ENTRIES =>
※ ※ ※
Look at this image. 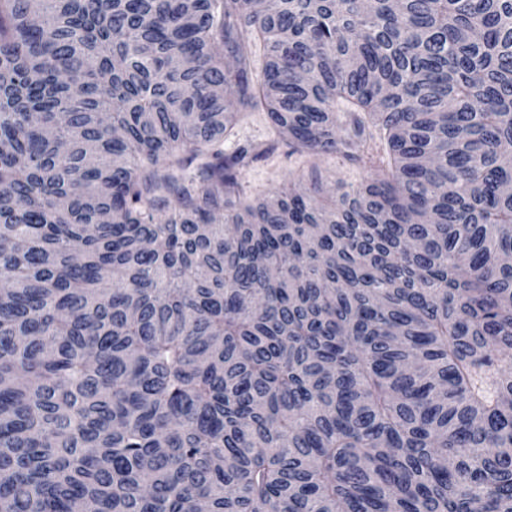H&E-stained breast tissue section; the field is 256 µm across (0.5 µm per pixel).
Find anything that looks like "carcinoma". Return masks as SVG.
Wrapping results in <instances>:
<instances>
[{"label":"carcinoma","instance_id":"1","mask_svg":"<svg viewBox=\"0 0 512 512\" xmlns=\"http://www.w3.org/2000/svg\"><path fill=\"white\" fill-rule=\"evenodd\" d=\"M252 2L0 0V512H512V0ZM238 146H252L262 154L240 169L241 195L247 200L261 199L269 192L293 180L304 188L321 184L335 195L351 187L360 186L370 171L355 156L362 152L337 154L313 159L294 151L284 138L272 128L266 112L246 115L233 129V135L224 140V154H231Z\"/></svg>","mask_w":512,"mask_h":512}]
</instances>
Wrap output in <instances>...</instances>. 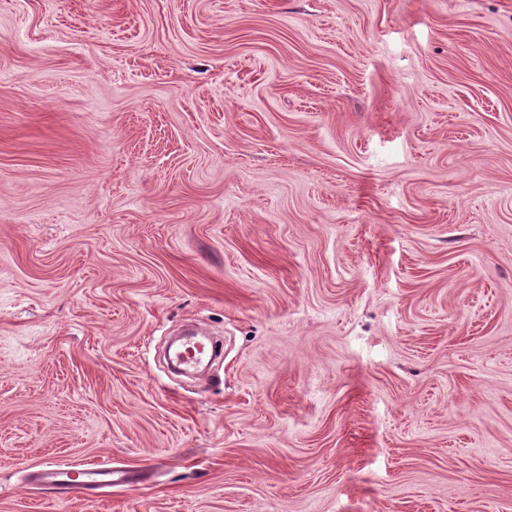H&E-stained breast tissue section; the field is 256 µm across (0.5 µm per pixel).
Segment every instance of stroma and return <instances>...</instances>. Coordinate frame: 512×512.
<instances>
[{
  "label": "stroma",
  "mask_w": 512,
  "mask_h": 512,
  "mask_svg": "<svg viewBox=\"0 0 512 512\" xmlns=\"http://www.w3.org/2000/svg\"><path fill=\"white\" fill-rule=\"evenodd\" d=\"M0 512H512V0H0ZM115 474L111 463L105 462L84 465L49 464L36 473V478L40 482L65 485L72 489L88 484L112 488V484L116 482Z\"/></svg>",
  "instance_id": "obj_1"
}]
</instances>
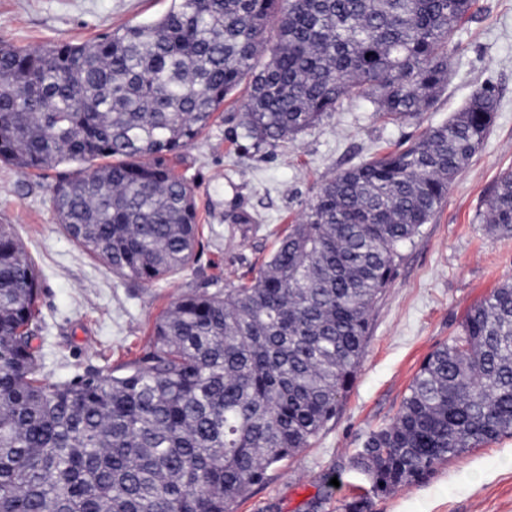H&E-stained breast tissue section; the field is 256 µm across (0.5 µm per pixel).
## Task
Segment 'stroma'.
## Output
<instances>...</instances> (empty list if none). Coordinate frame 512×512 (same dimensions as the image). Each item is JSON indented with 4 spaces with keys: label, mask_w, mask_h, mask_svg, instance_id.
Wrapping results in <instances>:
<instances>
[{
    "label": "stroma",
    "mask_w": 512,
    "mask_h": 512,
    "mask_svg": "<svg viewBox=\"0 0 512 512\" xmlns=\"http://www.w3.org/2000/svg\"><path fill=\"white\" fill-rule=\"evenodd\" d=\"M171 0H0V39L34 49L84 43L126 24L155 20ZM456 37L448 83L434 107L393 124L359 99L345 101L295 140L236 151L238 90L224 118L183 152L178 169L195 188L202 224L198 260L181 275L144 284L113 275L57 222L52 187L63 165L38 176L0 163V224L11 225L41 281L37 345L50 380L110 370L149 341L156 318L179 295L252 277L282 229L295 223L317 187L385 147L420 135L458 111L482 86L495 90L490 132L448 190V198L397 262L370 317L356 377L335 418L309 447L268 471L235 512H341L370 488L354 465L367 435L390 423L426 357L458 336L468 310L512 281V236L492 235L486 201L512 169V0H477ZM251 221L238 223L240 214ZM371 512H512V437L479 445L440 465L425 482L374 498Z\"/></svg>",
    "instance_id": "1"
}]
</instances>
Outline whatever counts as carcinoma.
※ ※ ※
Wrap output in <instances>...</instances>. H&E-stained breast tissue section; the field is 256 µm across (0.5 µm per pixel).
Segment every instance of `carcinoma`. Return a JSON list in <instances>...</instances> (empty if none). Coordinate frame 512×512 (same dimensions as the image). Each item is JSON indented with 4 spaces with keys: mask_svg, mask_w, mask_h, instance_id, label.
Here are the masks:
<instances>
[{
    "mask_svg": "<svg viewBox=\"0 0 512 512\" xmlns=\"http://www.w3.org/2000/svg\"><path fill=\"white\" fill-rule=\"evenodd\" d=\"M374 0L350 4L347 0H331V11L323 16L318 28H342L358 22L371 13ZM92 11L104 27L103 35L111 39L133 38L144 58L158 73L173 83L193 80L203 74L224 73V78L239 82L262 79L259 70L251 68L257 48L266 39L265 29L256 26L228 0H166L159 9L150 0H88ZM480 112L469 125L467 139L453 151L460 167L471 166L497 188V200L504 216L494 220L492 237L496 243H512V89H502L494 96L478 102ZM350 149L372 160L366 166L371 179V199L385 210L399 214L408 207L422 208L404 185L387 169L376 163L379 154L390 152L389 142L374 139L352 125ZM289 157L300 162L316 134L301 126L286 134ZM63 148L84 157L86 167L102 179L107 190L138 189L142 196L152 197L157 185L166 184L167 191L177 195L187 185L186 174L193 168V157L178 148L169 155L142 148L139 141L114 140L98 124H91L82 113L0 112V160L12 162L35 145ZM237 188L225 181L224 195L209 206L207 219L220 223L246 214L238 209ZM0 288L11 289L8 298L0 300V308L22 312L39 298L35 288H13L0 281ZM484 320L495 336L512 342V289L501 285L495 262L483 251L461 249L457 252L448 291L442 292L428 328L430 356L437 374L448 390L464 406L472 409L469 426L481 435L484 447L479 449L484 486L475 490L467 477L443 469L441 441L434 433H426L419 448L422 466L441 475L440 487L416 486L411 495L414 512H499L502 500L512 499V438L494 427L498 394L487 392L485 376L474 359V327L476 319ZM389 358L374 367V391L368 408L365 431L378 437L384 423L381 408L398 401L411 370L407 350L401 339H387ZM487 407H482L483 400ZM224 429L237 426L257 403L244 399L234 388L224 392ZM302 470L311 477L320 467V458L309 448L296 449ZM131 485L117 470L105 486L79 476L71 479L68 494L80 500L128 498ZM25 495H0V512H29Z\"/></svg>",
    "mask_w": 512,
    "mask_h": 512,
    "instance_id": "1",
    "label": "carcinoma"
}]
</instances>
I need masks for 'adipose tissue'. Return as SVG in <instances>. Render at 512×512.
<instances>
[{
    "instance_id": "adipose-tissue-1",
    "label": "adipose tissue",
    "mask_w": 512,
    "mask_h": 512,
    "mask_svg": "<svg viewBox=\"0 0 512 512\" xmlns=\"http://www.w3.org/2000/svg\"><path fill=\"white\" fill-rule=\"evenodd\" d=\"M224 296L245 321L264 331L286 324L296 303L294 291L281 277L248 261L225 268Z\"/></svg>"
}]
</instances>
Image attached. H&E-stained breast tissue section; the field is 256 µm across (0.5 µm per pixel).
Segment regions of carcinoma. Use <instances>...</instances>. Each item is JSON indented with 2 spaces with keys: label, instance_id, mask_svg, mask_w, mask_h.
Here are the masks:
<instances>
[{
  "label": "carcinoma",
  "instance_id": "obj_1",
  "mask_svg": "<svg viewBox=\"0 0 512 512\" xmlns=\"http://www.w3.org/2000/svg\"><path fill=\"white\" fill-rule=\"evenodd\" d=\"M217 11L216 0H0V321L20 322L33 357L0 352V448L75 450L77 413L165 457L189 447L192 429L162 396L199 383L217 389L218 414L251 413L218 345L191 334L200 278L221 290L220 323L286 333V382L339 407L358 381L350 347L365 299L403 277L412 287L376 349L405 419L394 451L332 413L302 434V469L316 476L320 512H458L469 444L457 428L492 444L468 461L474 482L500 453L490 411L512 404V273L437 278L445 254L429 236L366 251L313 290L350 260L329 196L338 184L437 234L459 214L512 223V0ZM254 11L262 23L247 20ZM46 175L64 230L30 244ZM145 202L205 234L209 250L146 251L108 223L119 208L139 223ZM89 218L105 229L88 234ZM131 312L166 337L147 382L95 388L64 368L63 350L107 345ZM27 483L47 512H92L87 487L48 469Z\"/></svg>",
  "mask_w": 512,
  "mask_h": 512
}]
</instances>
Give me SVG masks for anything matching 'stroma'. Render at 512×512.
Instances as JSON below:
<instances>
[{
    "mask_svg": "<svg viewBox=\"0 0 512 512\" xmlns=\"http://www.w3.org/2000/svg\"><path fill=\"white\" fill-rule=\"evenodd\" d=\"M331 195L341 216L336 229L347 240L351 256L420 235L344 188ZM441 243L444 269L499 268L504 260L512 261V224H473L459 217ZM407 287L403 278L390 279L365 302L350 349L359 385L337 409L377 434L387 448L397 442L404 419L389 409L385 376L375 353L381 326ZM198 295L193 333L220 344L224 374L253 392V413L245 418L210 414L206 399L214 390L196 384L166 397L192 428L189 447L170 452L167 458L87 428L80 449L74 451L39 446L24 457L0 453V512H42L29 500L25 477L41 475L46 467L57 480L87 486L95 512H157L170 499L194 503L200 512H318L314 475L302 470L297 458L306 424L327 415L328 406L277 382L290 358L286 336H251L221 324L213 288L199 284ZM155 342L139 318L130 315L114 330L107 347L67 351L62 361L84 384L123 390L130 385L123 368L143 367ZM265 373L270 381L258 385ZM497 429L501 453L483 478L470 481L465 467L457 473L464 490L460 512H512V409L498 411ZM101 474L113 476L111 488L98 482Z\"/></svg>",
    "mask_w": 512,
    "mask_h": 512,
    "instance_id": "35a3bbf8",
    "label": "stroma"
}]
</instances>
※ ※ ※
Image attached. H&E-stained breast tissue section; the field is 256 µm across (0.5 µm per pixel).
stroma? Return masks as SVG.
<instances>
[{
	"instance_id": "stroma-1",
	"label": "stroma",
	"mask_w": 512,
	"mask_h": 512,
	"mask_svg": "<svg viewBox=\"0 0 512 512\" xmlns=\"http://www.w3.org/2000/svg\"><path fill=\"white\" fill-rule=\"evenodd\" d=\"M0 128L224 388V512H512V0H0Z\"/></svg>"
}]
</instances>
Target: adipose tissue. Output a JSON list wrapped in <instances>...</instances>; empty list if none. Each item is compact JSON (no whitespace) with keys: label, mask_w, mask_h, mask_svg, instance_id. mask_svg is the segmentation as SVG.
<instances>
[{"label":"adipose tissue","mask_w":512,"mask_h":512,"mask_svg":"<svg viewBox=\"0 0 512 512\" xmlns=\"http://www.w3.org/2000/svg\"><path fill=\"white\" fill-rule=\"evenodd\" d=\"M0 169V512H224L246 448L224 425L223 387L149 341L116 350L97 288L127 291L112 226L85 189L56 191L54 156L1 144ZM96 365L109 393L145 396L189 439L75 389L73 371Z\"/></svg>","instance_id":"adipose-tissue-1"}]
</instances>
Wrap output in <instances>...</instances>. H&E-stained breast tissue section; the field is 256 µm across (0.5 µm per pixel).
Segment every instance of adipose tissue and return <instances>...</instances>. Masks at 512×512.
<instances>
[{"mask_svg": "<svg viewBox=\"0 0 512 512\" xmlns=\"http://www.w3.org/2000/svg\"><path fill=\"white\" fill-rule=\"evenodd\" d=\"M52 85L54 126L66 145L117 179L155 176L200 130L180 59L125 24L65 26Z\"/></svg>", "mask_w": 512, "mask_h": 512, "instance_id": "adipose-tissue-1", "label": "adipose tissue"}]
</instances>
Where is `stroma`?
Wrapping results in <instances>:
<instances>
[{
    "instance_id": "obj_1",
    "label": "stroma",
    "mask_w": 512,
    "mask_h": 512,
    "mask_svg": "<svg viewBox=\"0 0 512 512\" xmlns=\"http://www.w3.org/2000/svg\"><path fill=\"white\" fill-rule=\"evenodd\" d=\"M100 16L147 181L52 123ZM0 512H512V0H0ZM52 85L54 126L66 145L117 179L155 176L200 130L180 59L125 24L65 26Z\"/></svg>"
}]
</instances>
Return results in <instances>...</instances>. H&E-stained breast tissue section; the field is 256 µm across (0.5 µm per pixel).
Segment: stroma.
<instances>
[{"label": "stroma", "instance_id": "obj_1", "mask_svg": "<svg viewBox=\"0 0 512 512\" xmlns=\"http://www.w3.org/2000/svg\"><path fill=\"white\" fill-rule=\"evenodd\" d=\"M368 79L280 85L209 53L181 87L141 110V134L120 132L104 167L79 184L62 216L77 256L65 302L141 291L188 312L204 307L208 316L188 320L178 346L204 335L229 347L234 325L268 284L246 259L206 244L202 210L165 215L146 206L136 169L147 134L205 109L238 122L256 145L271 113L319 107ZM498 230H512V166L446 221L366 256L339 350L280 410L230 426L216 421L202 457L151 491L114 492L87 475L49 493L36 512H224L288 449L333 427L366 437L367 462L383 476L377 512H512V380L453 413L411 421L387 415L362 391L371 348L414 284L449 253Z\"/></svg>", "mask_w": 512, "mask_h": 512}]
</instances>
※ ※ ※
EXERCISE REQUIREMENTS => Give back, exactly as written, each line from the one that contains "Segment 'stroma'." through the one that contains "Outline whatever counts as carcinoma.".

SOLUTION FOR THIS PROBLEM =>
Segment 'stroma'.
## Output
<instances>...</instances> (empty list if none). Coordinate frame 512×512 (same dimensions as the image). Each item is JSON indented with 4 spaces with keys: label, mask_w, mask_h, mask_svg, instance_id.
Wrapping results in <instances>:
<instances>
[{
    "label": "stroma",
    "mask_w": 512,
    "mask_h": 512,
    "mask_svg": "<svg viewBox=\"0 0 512 512\" xmlns=\"http://www.w3.org/2000/svg\"><path fill=\"white\" fill-rule=\"evenodd\" d=\"M171 0H0V39L34 49L84 43L126 24L155 20ZM456 37L448 83L434 107L393 124L359 99L345 101L295 140L236 151L238 90L224 118L183 152L178 169L195 188L202 224L198 260L181 275L144 284L113 275L57 222L52 187L63 165L38 176L0 163V224L11 225L41 281L37 345L50 380L110 370L149 341L156 318L179 295L252 277L282 229L295 223L317 187L385 147L420 135L458 111L482 86L495 90L490 132L448 190V198L397 262L370 317L356 377L335 418L309 447L268 471L235 512H341L370 488L354 465L367 435L390 423L426 357L458 336L468 310L512 281V236L492 235L486 201L512 169V0H477ZM251 221L238 223L240 214ZM371 512H512V437L479 445L440 465L425 482L374 498Z\"/></svg>",
    "instance_id": "1"
}]
</instances>
Outline whatever counts as carcinoma.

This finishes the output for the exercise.